Goal of the exercise:
Every record must be copied exactly, except that pictures are dropped.

Input records Start Marker

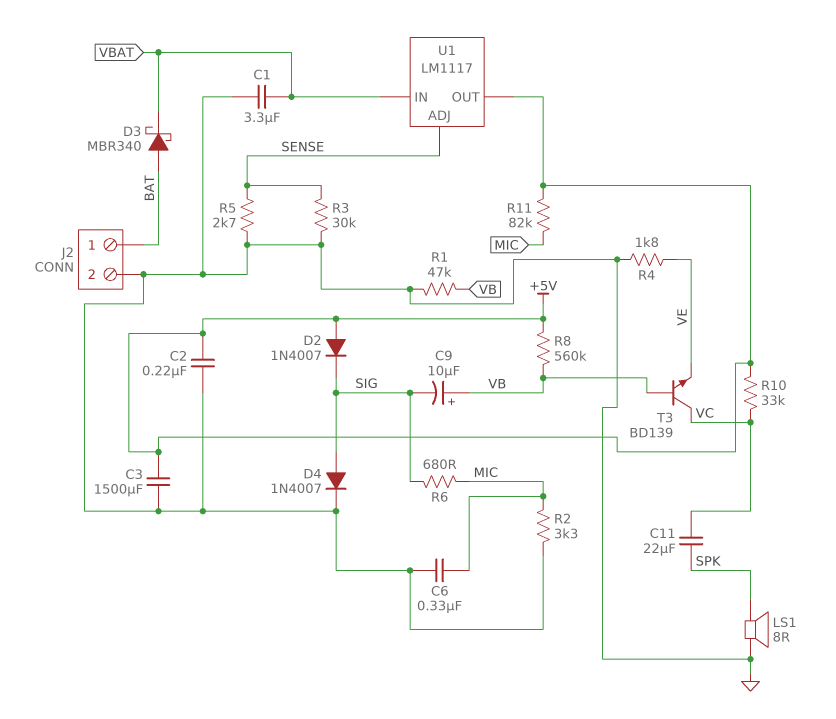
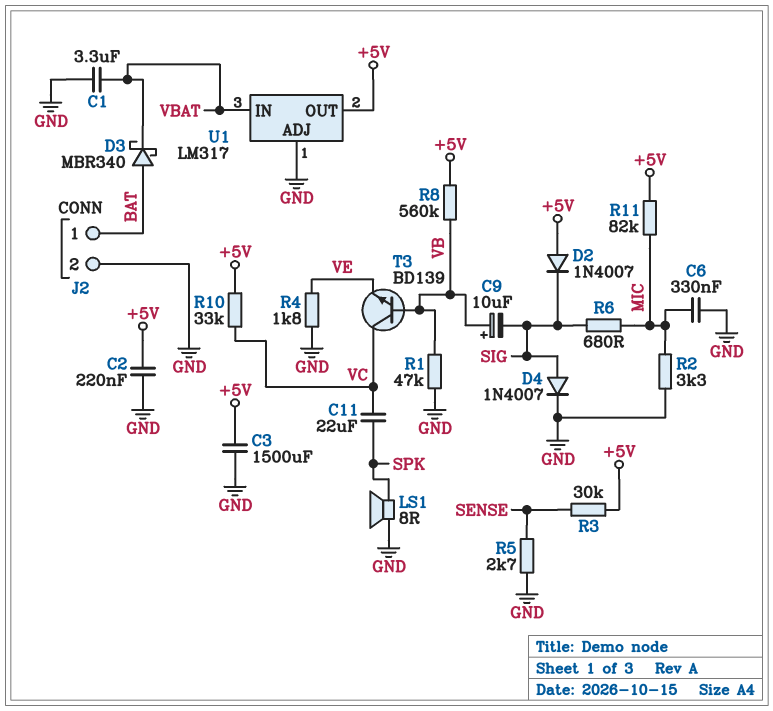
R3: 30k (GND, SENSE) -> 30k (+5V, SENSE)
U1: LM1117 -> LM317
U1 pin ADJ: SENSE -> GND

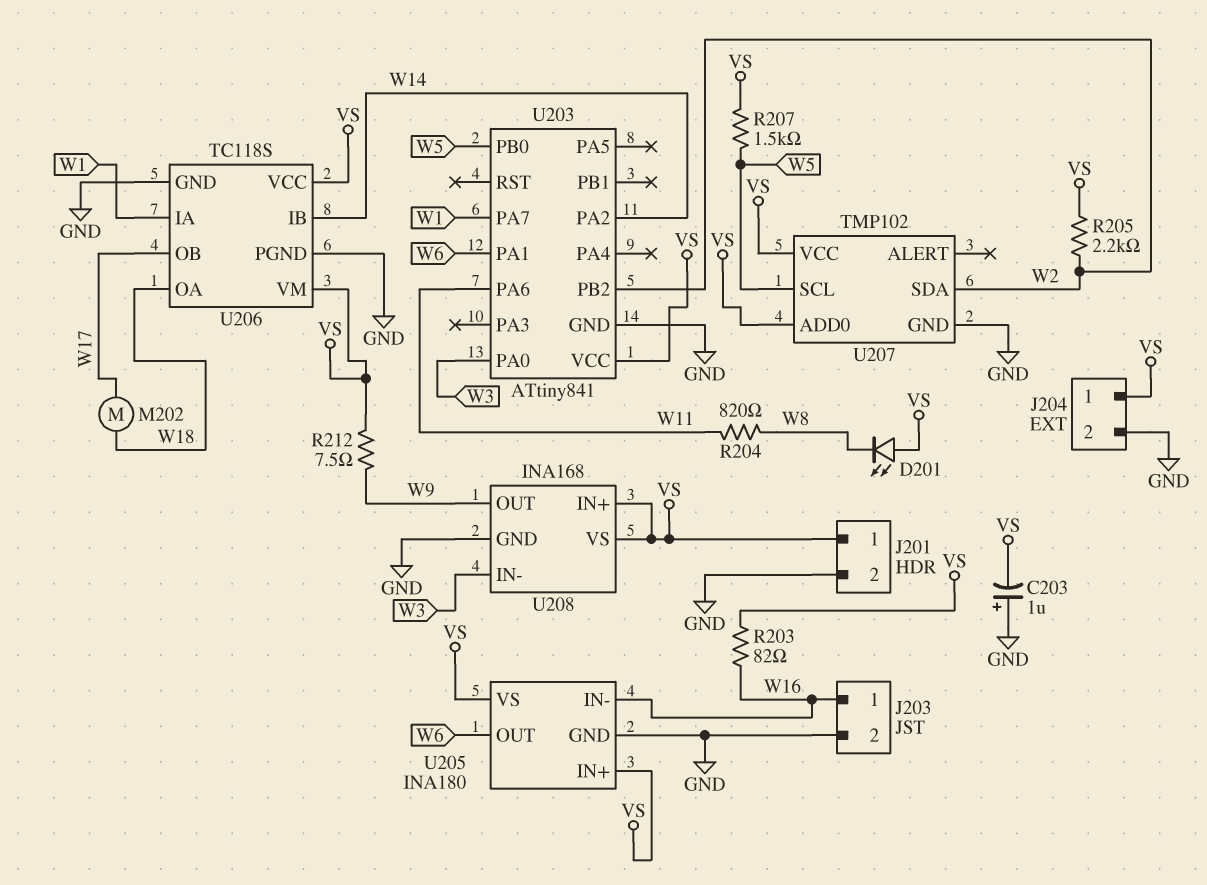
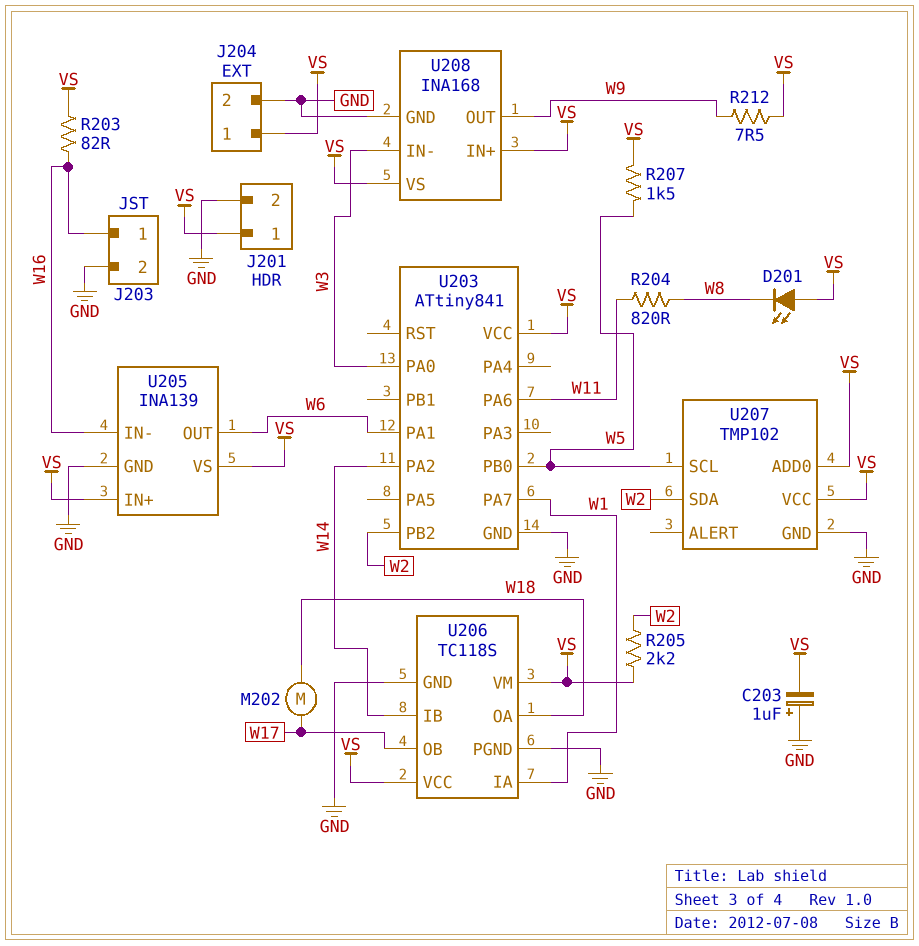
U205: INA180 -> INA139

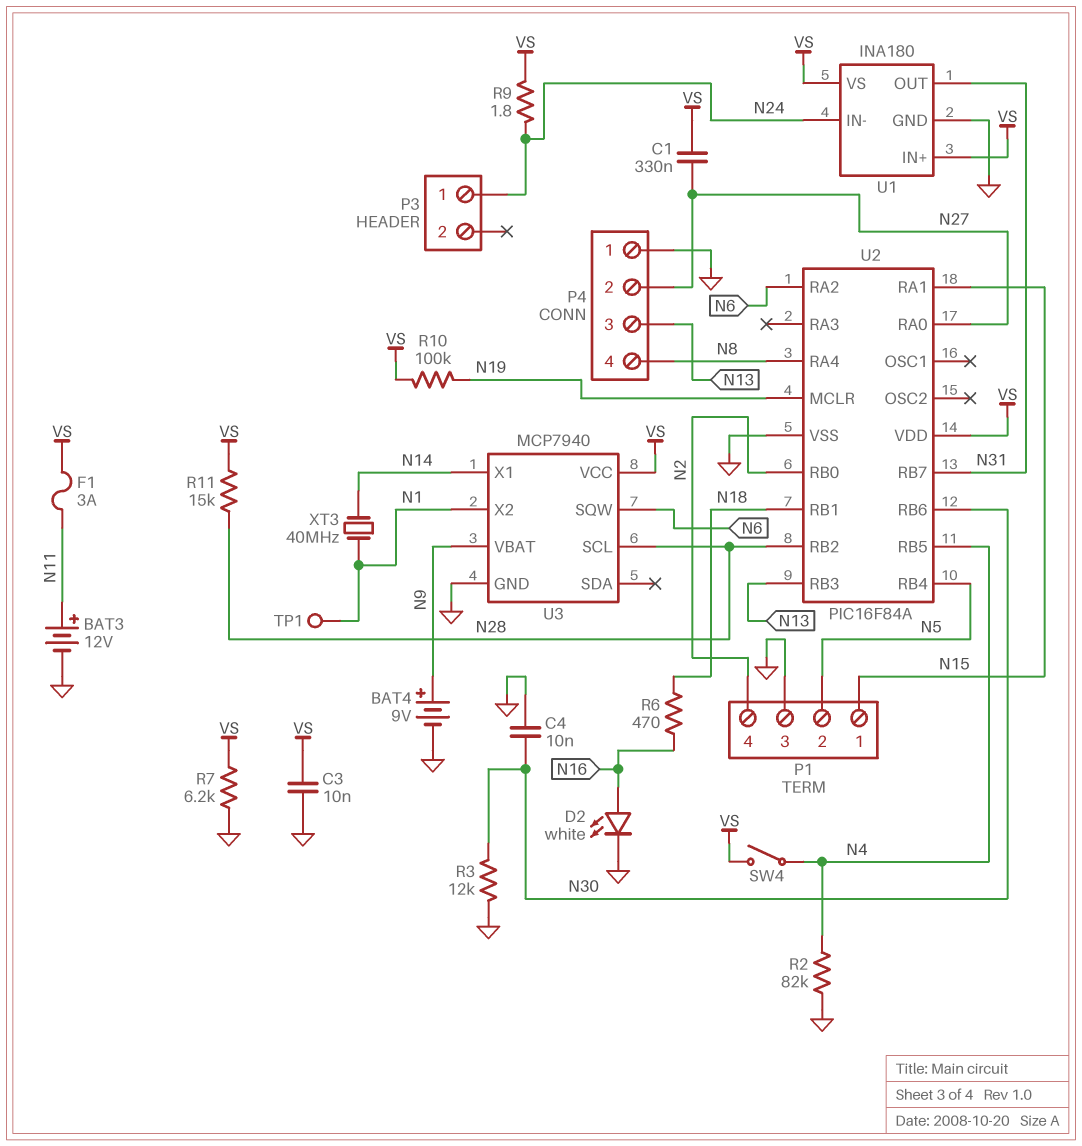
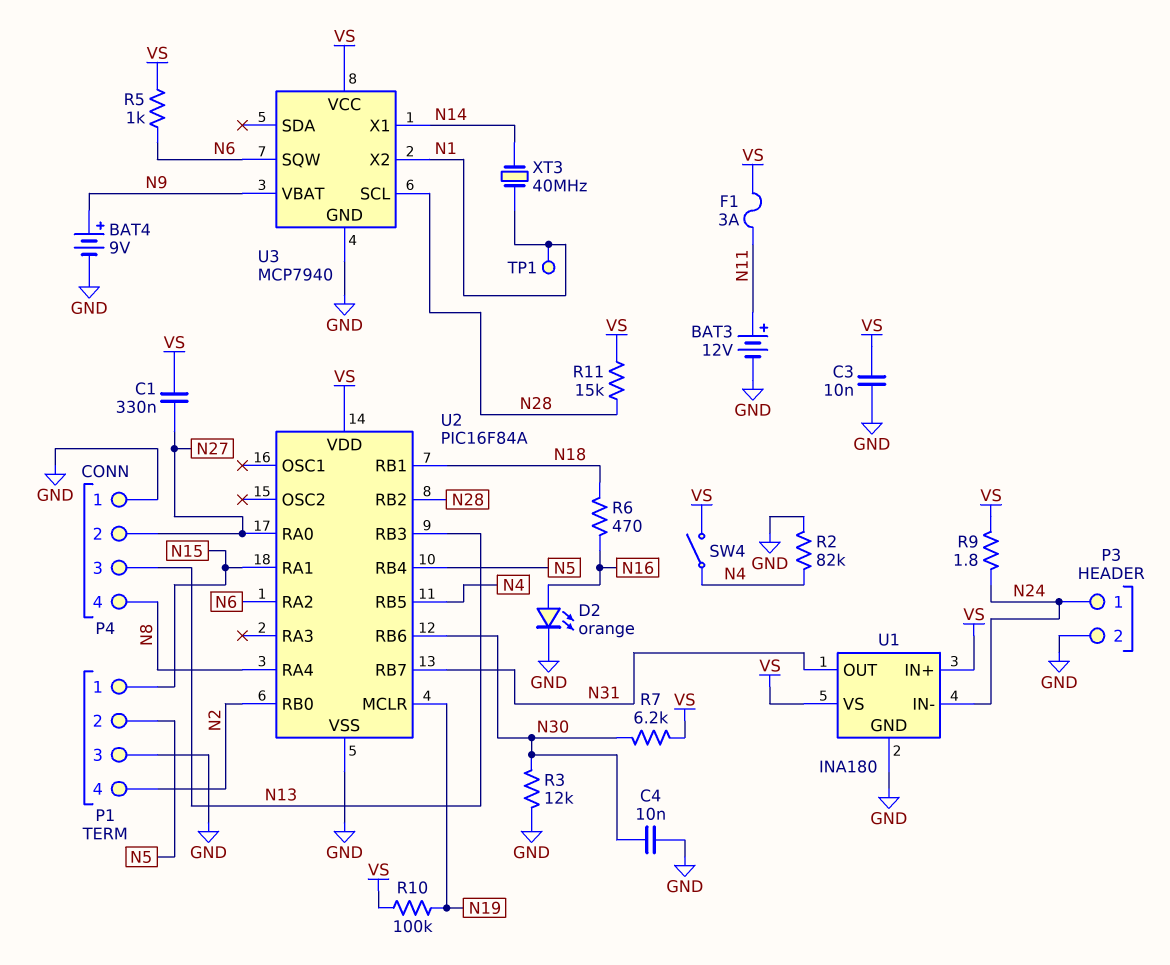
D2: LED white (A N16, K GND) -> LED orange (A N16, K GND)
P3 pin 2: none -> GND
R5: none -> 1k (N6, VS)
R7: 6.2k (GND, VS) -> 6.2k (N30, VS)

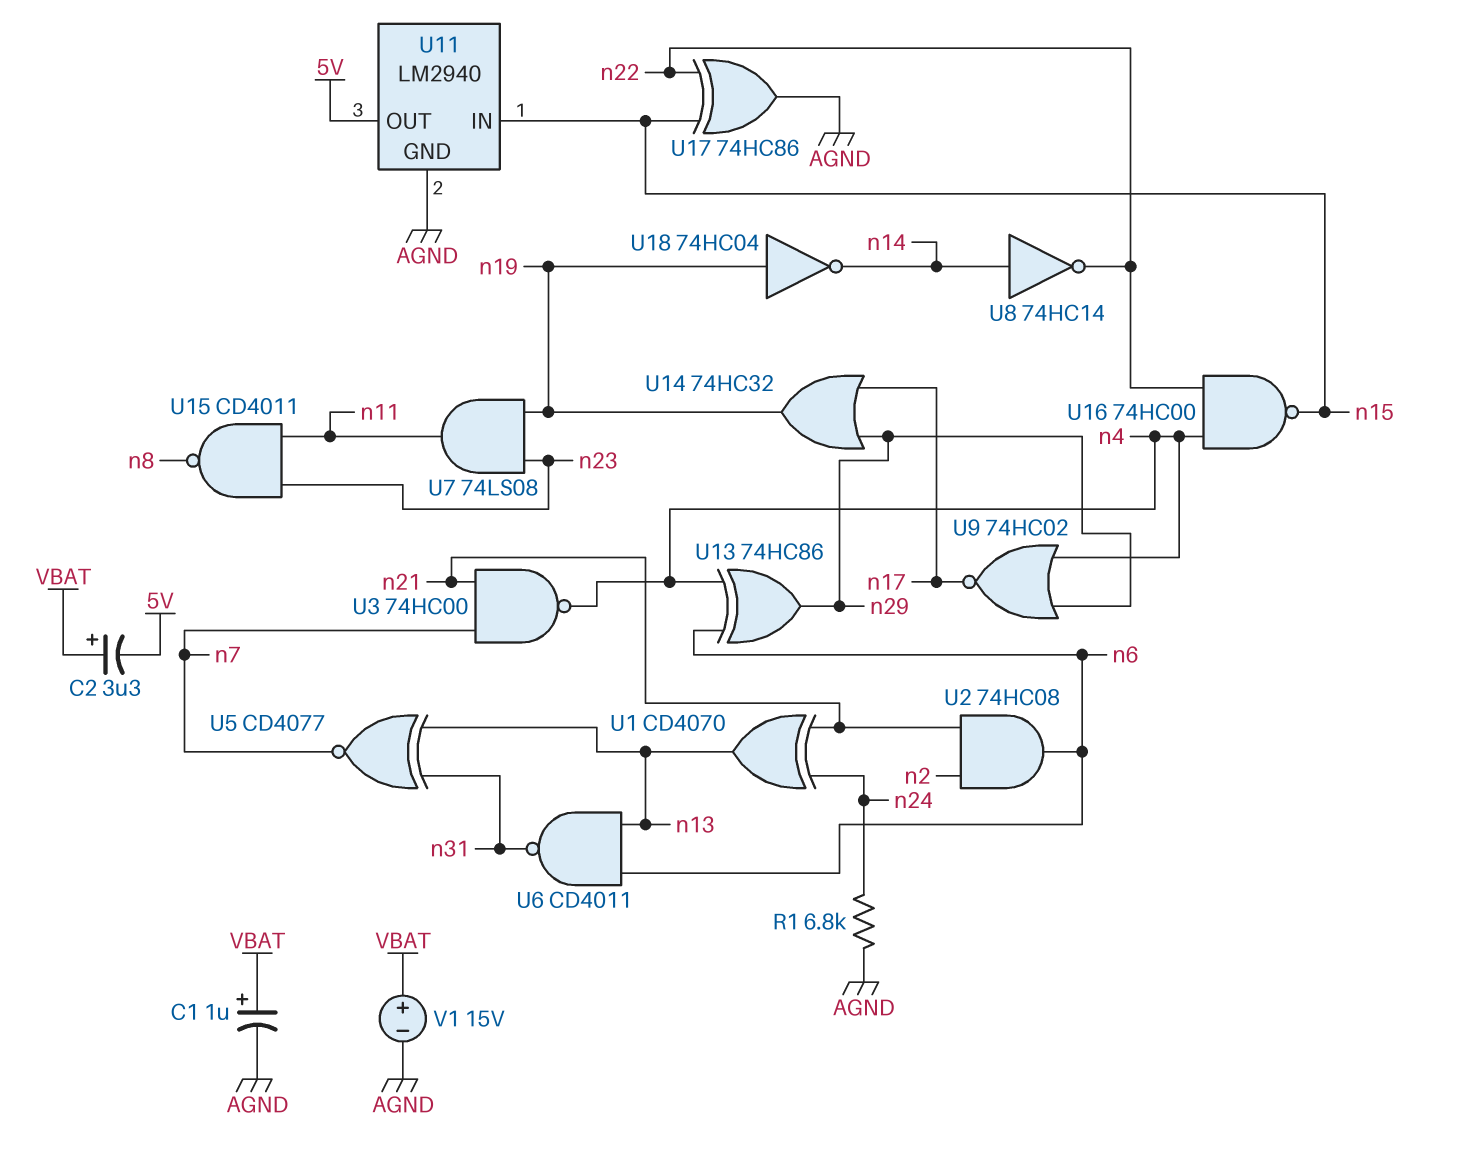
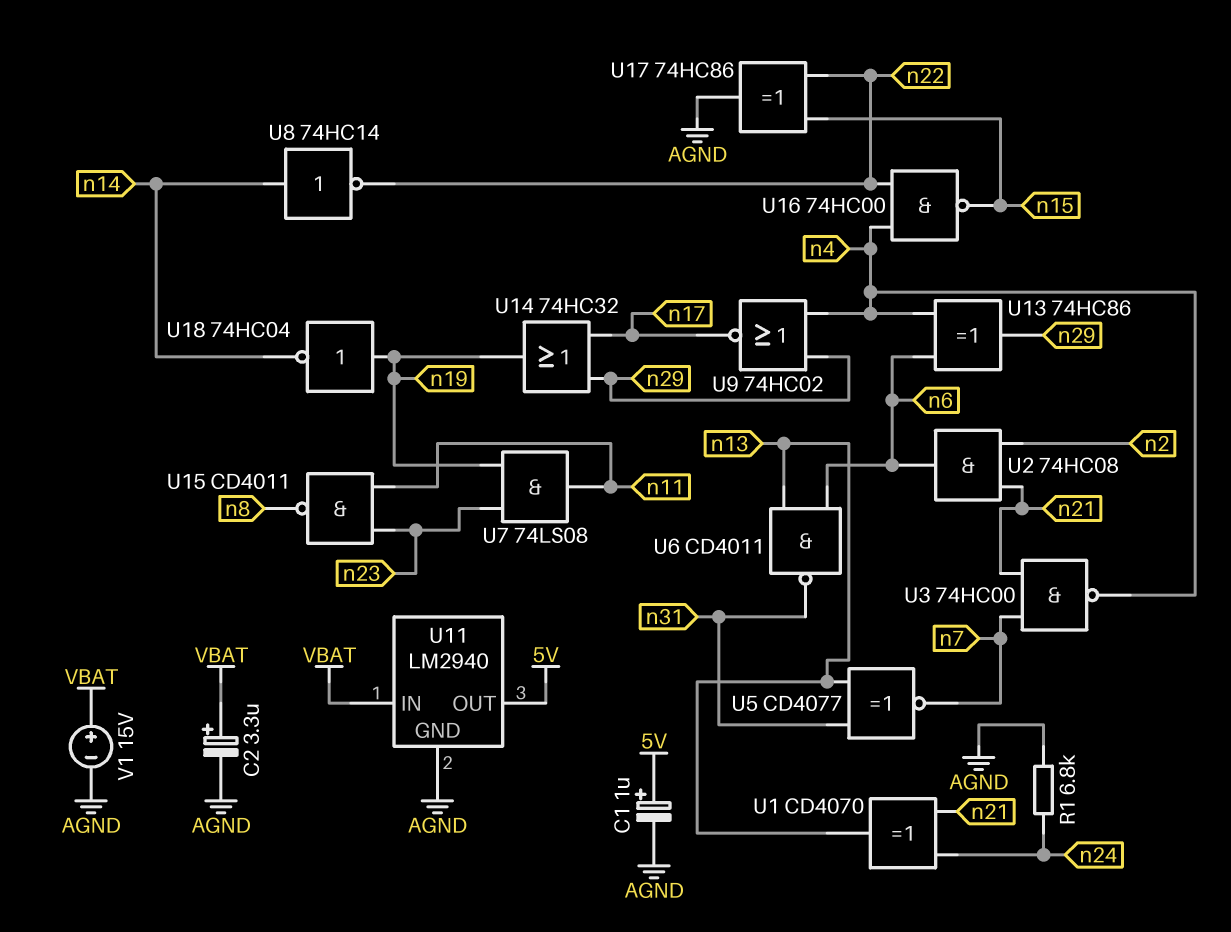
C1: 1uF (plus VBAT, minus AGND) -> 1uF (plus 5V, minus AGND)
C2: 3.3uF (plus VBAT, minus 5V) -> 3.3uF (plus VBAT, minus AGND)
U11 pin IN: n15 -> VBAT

Input records End Marker

Exercise answer:
R3: 30k (GND, SENSE) -> 30k (+5V, SENSE)
U1: LM1117 -> LM317
U1 pin ADJ: SENSE -> GND

U205: INA180 -> INA139

D2: LED white (A N16, K GND) -> LED orange (A N16, K GND)
P3 pin 2: none -> GND
R5: none -> 1k (N6, VS)
R7: 6.2k (GND, VS) -> 6.2k (N30, VS)

C1: 1uF (plus VBAT, minus AGND) -> 1uF (plus 5V, minus AGND)
C2: 3.3uF (plus VBAT, minus 5V) -> 3.3uF (plus VBAT, minus AGND)
U11 pin IN: n15 -> VBAT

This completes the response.